WHAT YOU HAVE TO DO:
From the listing below, retype exactly the line holding "Return every road", the line holding "This is a 0.18", and the lines between them; skip everything else.

EXERCISE DATA:
◇ ◇ ◇

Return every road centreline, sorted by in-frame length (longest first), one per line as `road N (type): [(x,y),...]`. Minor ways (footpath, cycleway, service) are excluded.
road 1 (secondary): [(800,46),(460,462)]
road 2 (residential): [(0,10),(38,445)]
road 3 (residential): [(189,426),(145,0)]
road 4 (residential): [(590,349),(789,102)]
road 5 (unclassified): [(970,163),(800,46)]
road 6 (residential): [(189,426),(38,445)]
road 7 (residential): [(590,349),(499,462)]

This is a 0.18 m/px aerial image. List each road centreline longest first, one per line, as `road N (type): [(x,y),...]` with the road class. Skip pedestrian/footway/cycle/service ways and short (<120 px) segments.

◇ ◇ ◇

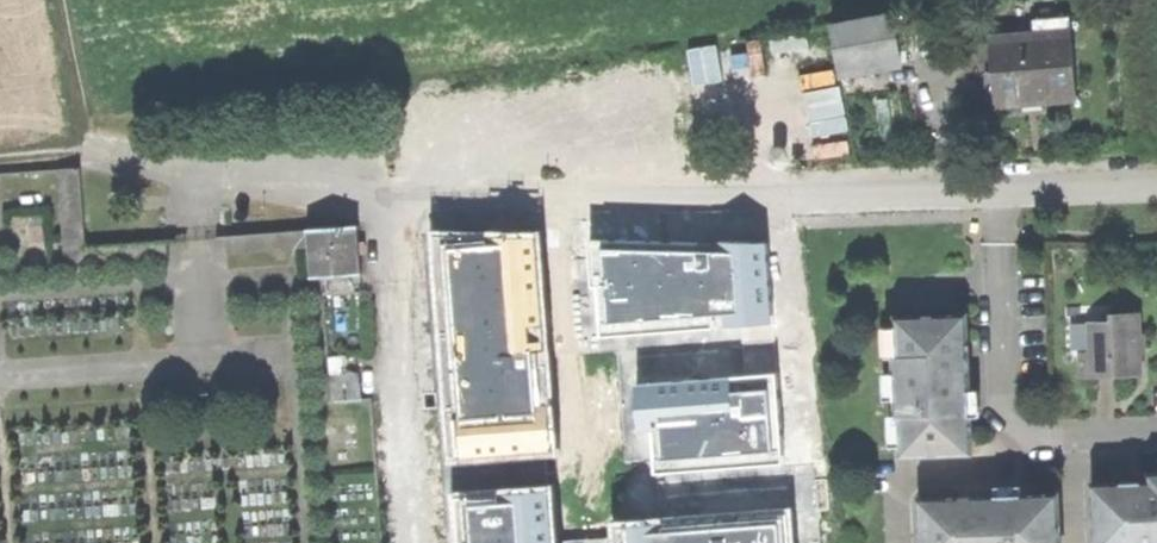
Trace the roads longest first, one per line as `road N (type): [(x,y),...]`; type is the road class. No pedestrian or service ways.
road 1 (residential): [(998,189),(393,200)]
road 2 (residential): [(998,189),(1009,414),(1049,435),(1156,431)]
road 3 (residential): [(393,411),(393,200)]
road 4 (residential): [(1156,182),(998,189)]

◇ ◇ ◇

COMPLETED TASK:
Return every road centreline, sorted by in-frame length (longest first), one per line as `road N (type): [(x,y),...]`. Minor ways (footpath, cycleway, service) are excluded.
road 1 (secondary): [(800,46),(460,462)]
road 2 (residential): [(0,10),(38,445)]
road 3 (residential): [(189,426),(145,0)]
road 4 (residential): [(590,349),(789,102)]
road 5 (unclassified): [(970,163),(800,46)]
road 6 (residential): [(189,426),(38,445)]
road 7 (residential): [(590,349),(499,462)]

This is a 0.18 m/px aerial image. List each road centreline longest first, one per line, as `road N (type): [(x,y),...]` with the road class. Skip pedestrian/footway/cycle/service ways and short (<120 px) segments.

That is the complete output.